### What you are asked to do
Please restate the records that follow word for word, omitting any images.

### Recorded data
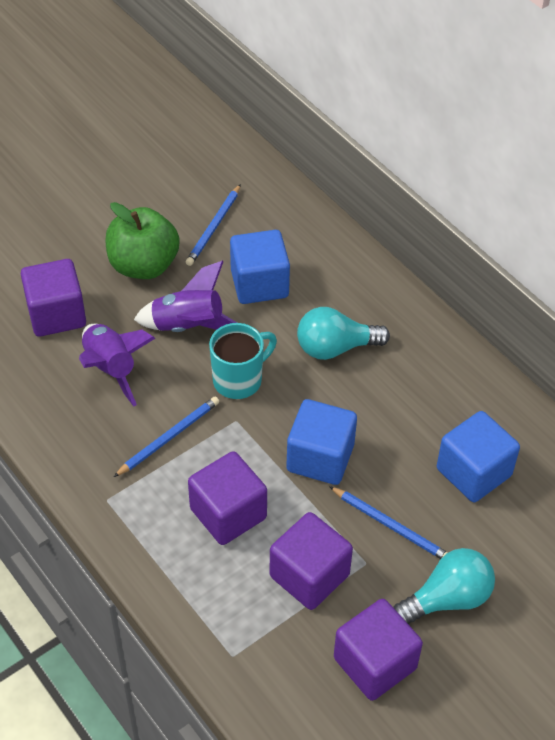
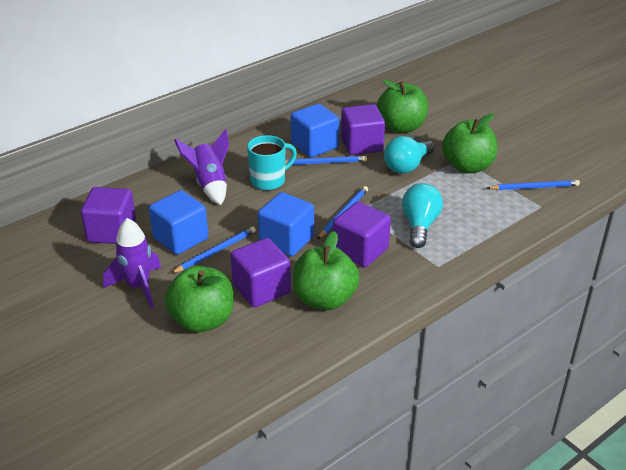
blue pencil: 3 -> 4
green apple: 1 -> 4

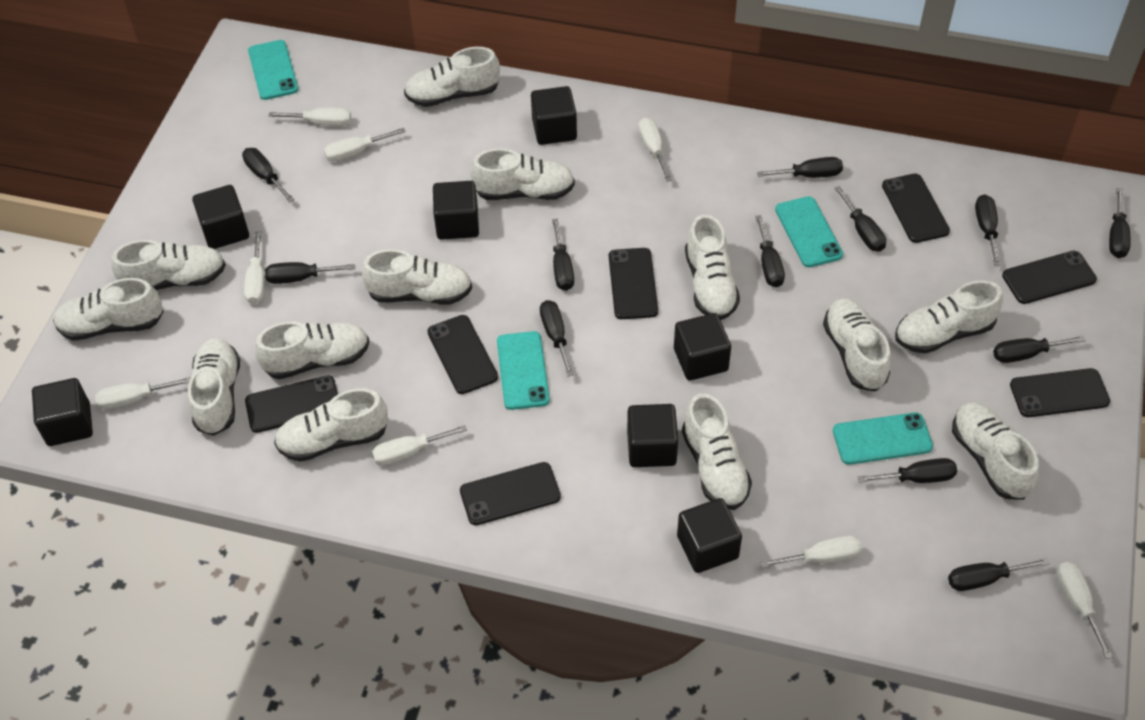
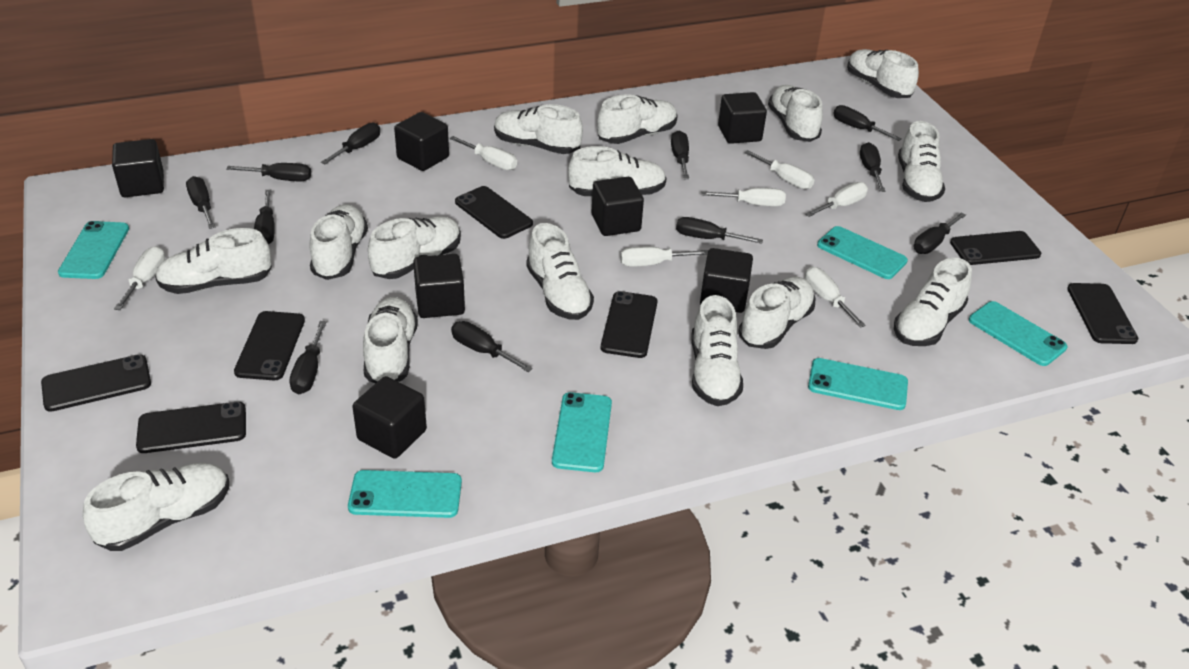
black screwdriver: 12 -> 11
turquoise phone: 4 -> 6
white screwdriver: 8 -> 7
white shoe: 13 -> 15

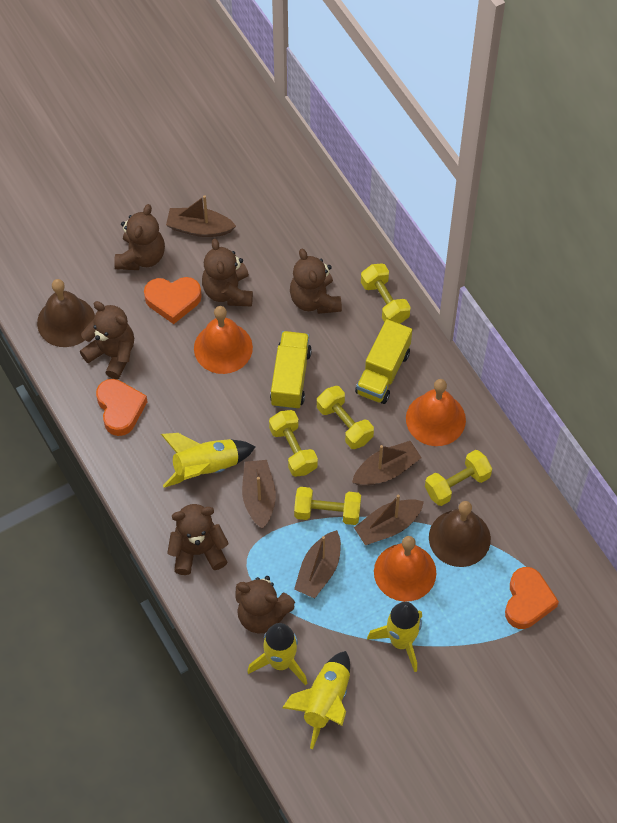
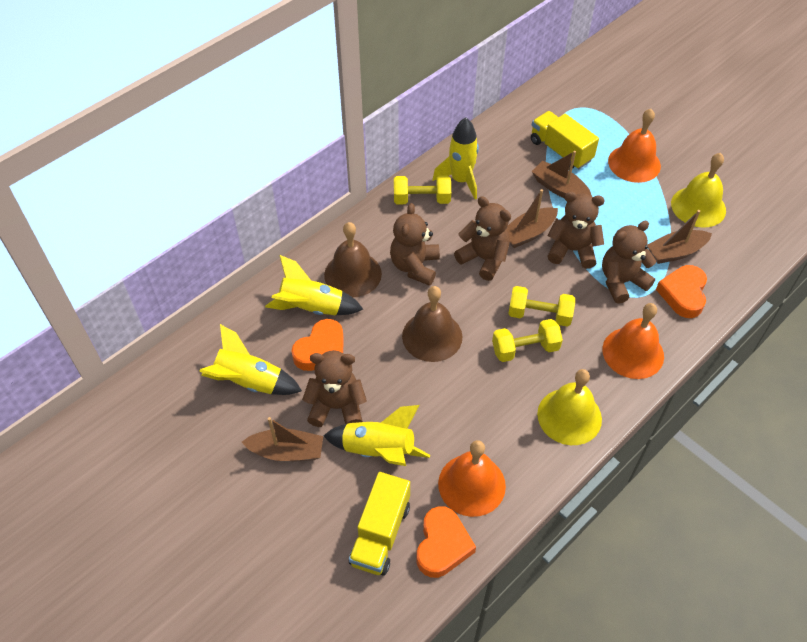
brown boat: 5 -> 4
brown teddy bear: 6 -> 5
yellow bell: 0 -> 2
yellow dumbbell: 5 -> 3

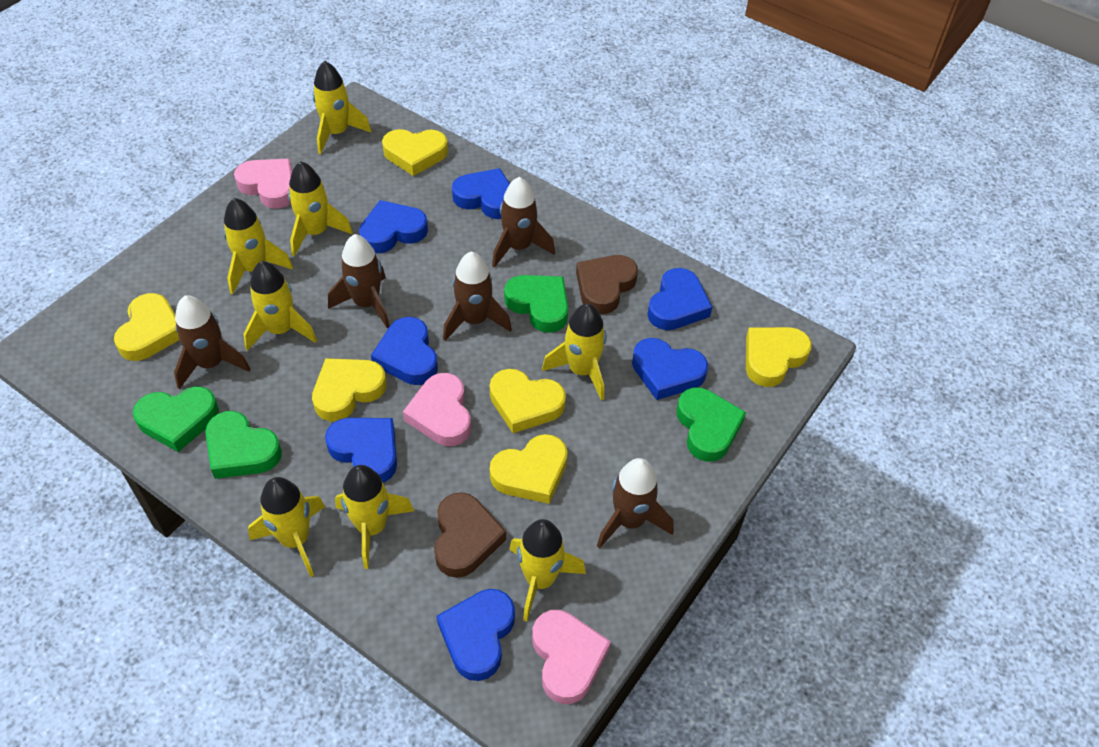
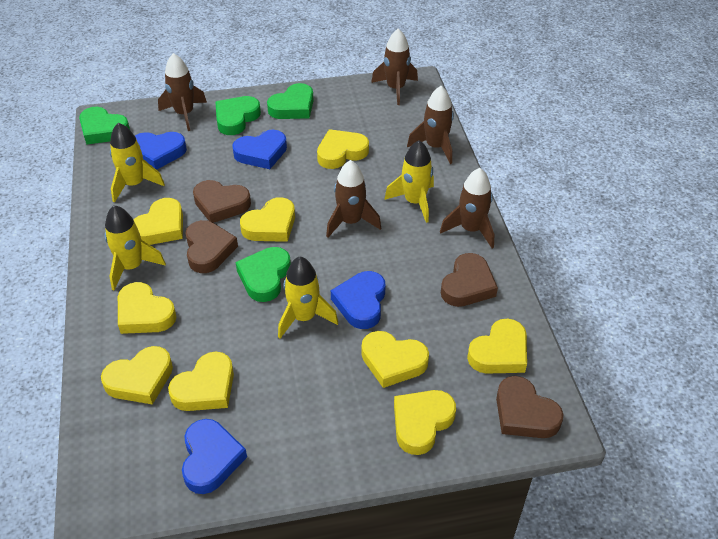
blue heart: 7 -> 4
brown heart: 2 -> 4
pink heart: 3 -> 0
yellow heart: 6 -> 9
yellow rocket: 8 -> 4

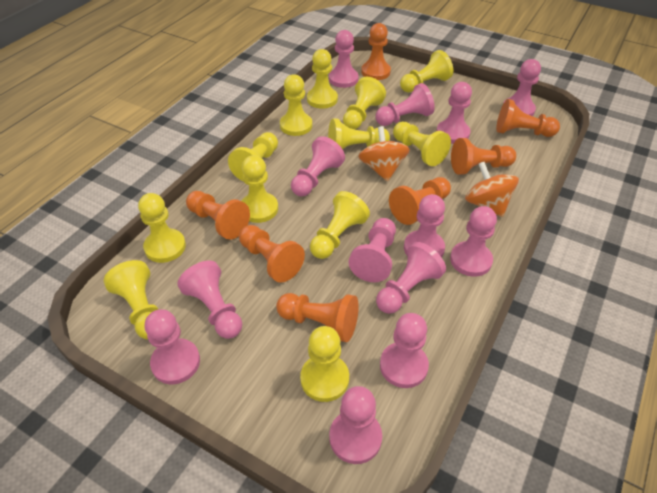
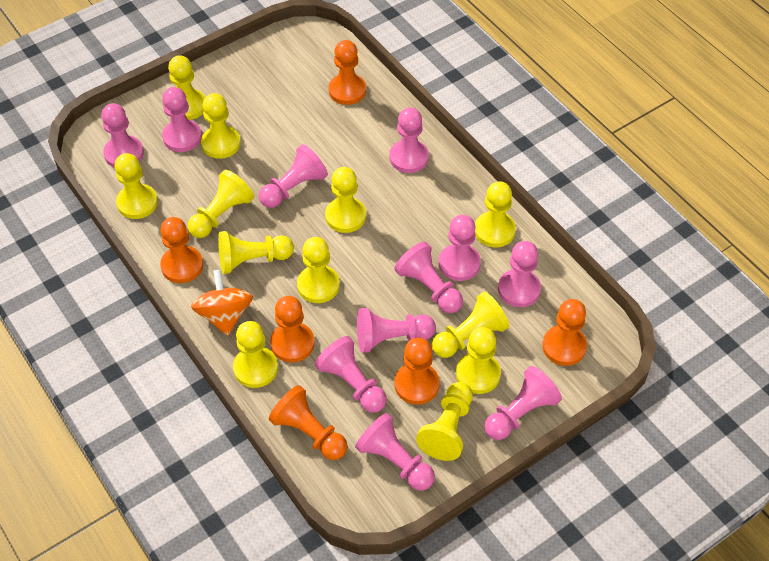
orange pawn: 7 -> 6
orange spinning top: 2 -> 1
pink pawn: 13 -> 11

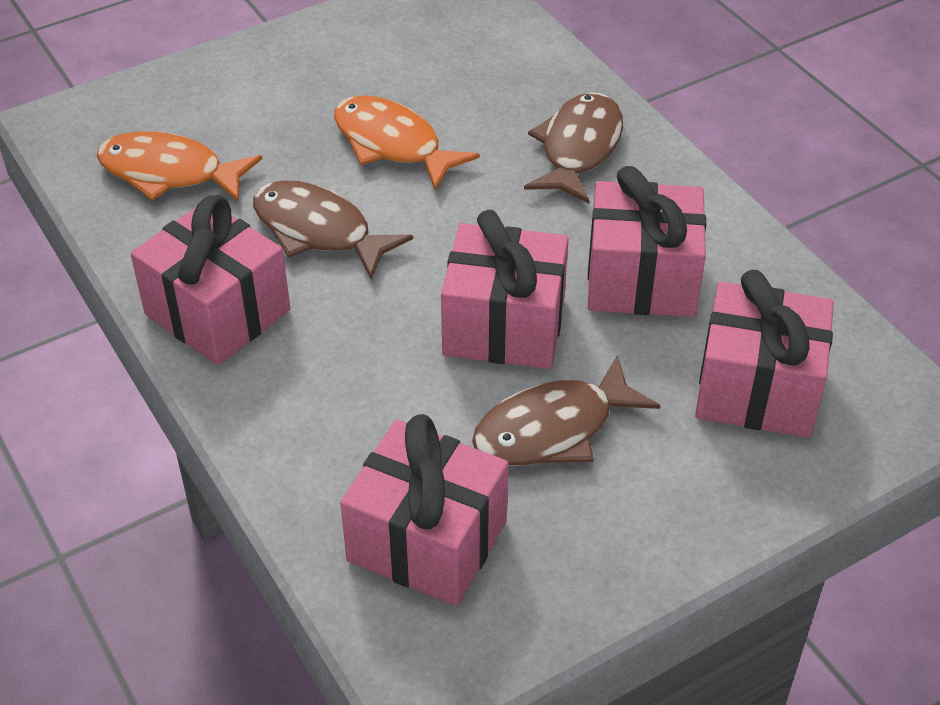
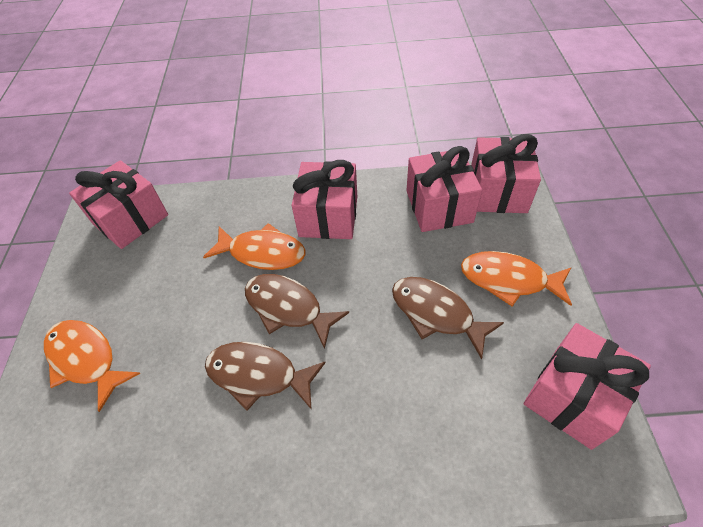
orange fish: 2 -> 3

### Answer area
blue pencil: 3 -> 4
green apple: 1 -> 4

black screwdriver: 12 -> 11
turquoise phone: 4 -> 6
white screwdriver: 8 -> 7
white shoe: 13 -> 15

brown boat: 5 -> 4
brown teddy bear: 6 -> 5
yellow bell: 0 -> 2
yellow dumbbell: 5 -> 3

blue heart: 7 -> 4
brown heart: 2 -> 4
pink heart: 3 -> 0
yellow heart: 6 -> 9
yellow rocket: 8 -> 4

orange pawn: 7 -> 6
orange spinning top: 2 -> 1
pink pawn: 13 -> 11

orange fish: 2 -> 3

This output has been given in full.